■ **Records for this exercise**:

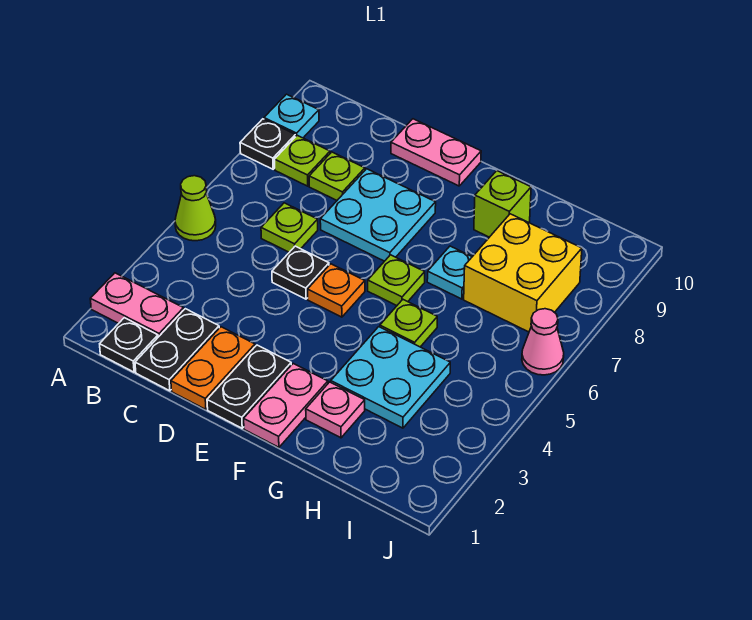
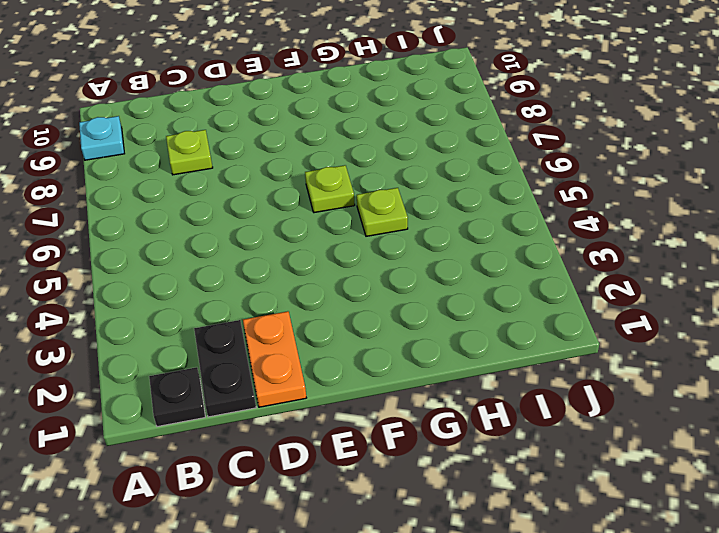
none -> pink plate A2:B2 level 1
none -> lime cone A5 level 1
none -> black plate A8 level 1

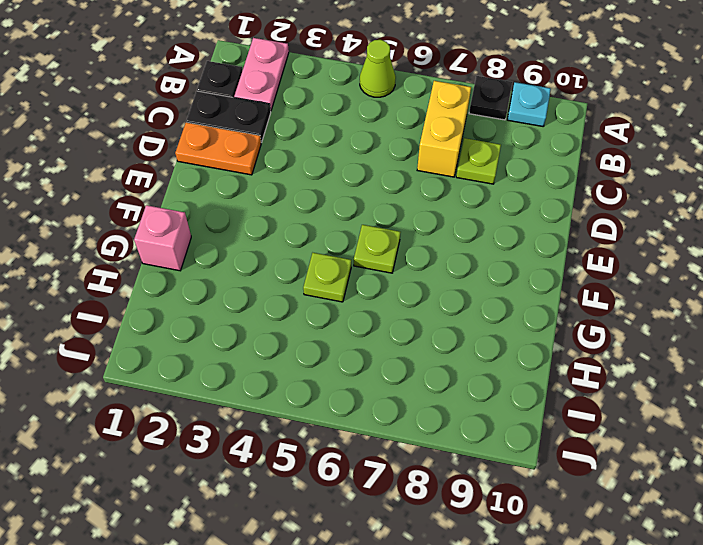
yellow brick B7:C7 level 1 -> none
pink brick G1 level 1 -> none
none -> lime plate B8 level 1
none -> lime plate C6 level 1
none -> black plate D5 level 1

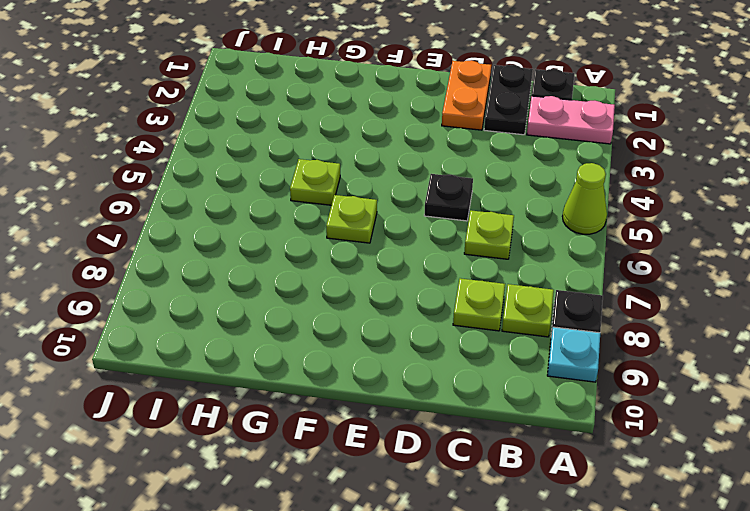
none -> cyan plate D7:E8 level 1
none -> pink plate D10:E10 level 1
none -> black plate E1:E2 level 1

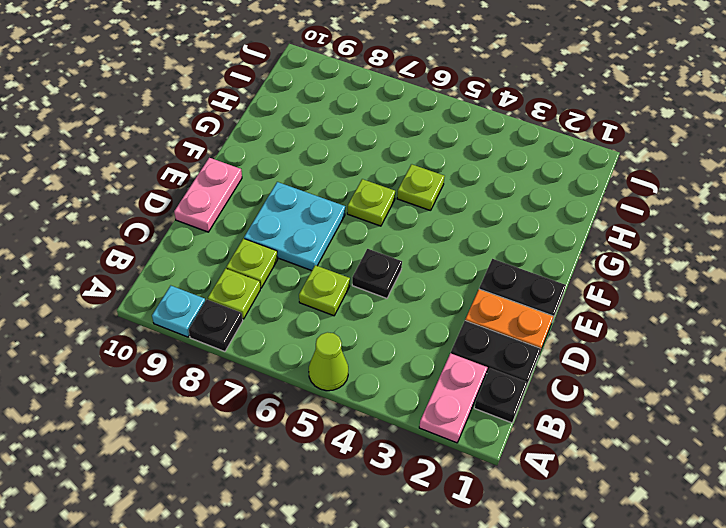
none -> orange plate E5 level 1
none -> pink plate F1:F2 level 1
none -> pink plate G2 level 1

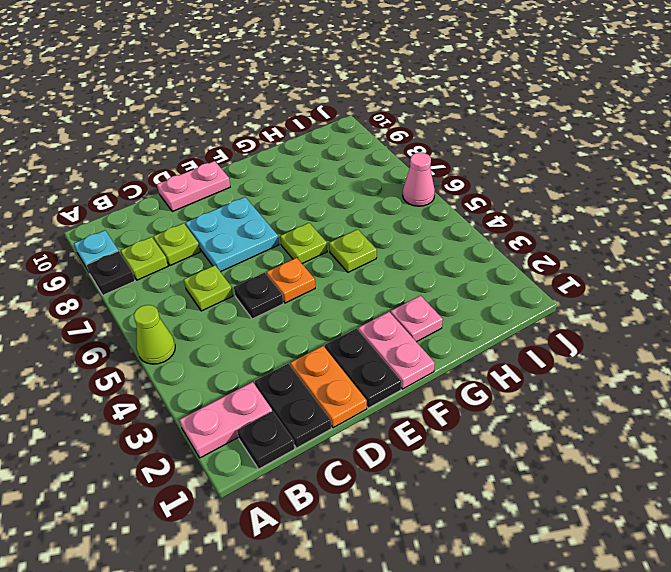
none -> cyan plate G3:H4 level 1
none -> cyan plate G7 level 1
none -> lime brick G9 level 1

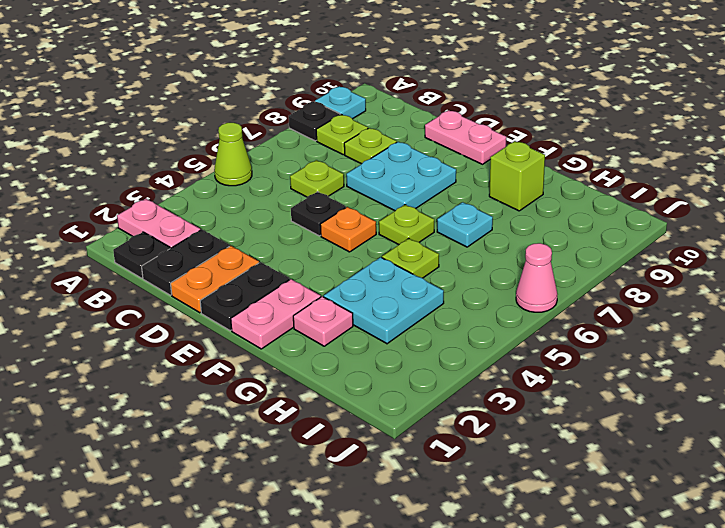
none -> yellow brick H7:I8 level 1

■ **Problem statement**:
The answer must be an exact copy of the lines from the one with "none -> cyan plate D7:E8 level 1" through the final line above, both ends included, and nothing else; pictures stay out.

■ **Solution to this problem**:
none -> cyan plate D7:E8 level 1
none -> pink plate D10:E10 level 1
none -> black plate E1:E2 level 1

none -> orange plate E5 level 1
none -> pink plate F1:F2 level 1
none -> pink plate G2 level 1

none -> cyan plate G3:H4 level 1
none -> cyan plate G7 level 1
none -> lime brick G9 level 1

none -> yellow brick H7:I8 level 1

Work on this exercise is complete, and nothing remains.